** start **

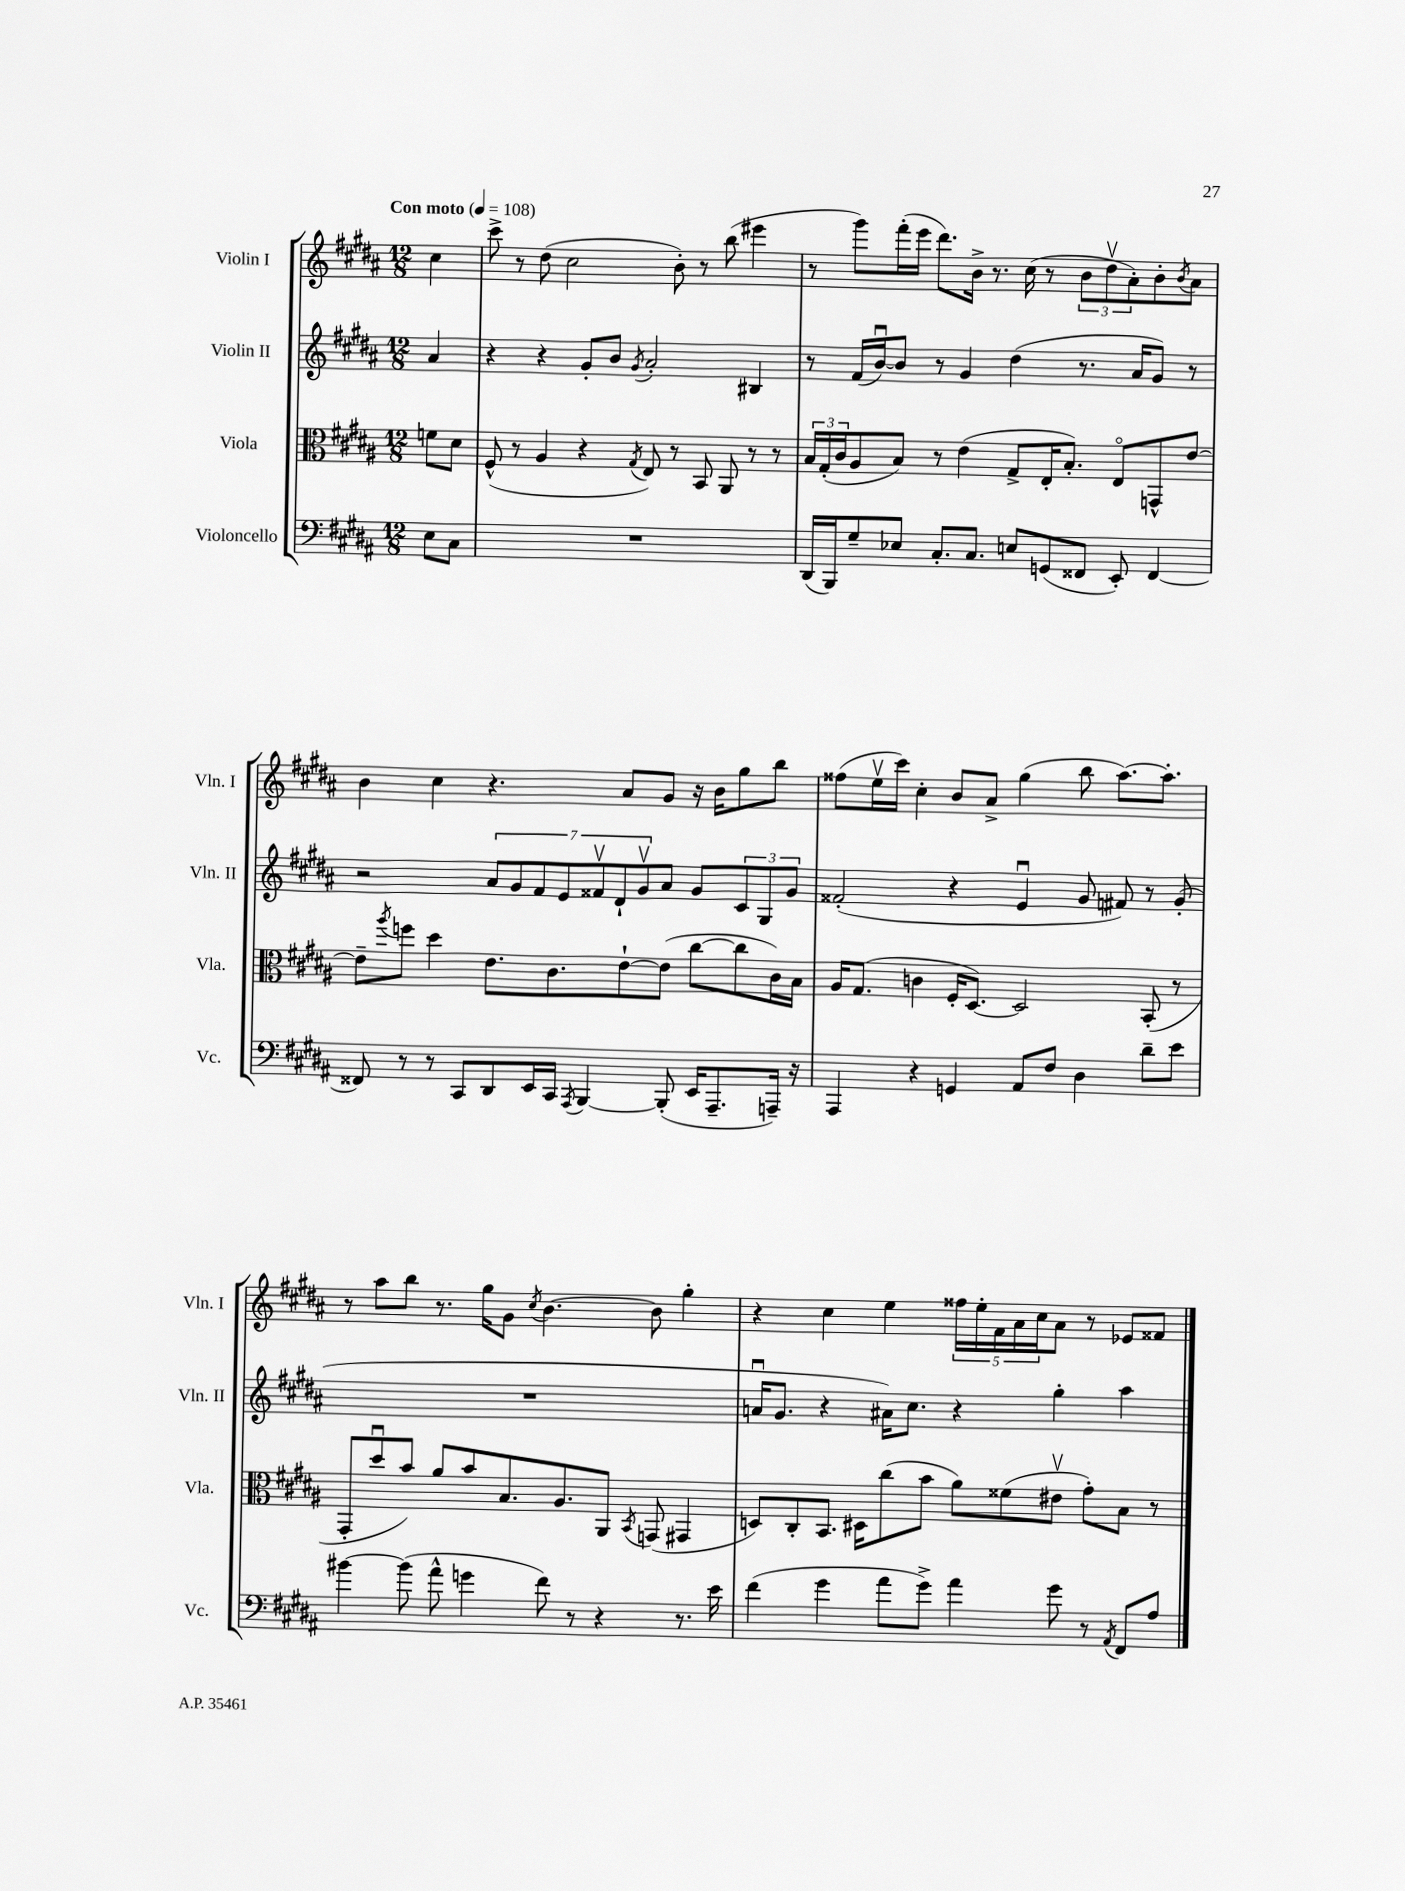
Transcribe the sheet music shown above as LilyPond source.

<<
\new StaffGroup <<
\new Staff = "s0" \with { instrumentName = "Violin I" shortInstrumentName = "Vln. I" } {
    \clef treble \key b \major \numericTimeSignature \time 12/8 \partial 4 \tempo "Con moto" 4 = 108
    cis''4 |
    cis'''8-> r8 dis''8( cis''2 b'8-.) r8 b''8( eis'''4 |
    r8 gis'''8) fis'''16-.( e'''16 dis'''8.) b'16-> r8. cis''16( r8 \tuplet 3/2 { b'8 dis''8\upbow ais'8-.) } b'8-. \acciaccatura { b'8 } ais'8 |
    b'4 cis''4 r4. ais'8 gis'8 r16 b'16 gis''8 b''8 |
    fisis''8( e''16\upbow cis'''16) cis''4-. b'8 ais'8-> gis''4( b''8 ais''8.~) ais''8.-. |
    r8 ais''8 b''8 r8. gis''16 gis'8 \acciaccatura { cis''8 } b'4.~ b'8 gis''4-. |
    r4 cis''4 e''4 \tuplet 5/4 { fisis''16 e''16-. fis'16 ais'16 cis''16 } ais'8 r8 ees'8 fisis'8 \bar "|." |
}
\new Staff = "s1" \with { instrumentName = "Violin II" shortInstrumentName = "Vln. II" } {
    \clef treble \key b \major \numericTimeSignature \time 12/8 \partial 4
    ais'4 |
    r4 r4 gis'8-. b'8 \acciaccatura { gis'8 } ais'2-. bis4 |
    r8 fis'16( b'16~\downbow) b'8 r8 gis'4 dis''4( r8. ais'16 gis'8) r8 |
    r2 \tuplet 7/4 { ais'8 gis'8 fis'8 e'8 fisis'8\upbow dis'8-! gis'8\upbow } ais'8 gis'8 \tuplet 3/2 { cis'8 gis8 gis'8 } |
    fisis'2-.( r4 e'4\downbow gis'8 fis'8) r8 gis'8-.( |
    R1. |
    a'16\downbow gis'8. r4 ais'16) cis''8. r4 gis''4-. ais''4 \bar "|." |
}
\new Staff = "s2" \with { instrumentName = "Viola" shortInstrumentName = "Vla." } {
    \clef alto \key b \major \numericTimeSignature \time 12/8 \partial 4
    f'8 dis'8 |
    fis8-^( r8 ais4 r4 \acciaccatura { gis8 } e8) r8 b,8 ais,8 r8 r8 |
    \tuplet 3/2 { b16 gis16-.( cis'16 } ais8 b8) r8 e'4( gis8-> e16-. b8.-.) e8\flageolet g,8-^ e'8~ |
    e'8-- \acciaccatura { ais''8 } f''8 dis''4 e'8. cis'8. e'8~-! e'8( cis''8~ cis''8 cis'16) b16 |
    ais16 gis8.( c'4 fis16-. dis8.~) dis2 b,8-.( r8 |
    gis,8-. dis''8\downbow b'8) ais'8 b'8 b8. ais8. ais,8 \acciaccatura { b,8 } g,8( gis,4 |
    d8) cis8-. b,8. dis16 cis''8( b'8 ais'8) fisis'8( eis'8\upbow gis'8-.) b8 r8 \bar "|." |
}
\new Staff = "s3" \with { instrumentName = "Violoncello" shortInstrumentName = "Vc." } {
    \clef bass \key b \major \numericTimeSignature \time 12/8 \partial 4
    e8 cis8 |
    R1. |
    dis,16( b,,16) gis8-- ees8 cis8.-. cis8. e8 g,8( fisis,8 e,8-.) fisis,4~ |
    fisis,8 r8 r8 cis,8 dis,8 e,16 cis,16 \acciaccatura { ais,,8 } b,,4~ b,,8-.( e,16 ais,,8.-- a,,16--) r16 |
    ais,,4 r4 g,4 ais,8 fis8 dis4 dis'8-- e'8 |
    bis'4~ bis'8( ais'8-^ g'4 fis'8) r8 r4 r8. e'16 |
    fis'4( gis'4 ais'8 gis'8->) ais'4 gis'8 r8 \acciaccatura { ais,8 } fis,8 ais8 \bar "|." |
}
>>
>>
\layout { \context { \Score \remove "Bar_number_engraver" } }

** end **

Description of the task
Copy out, in full, each line in the records above that contains the string "major".

Result of the task
    \clef treble \key b \major \numericTimeSignature \time 12/8 \partial 4 \tempo "Con moto" 4 = 108
    \clef treble \key b \major \numericTimeSignature \time 12/8 \partial 4
    \clef alto \key b \major \numericTimeSignature \time 12/8 \partial 4
    \clef bass \key b \major \numericTimeSignature \time 12/8 \partial 4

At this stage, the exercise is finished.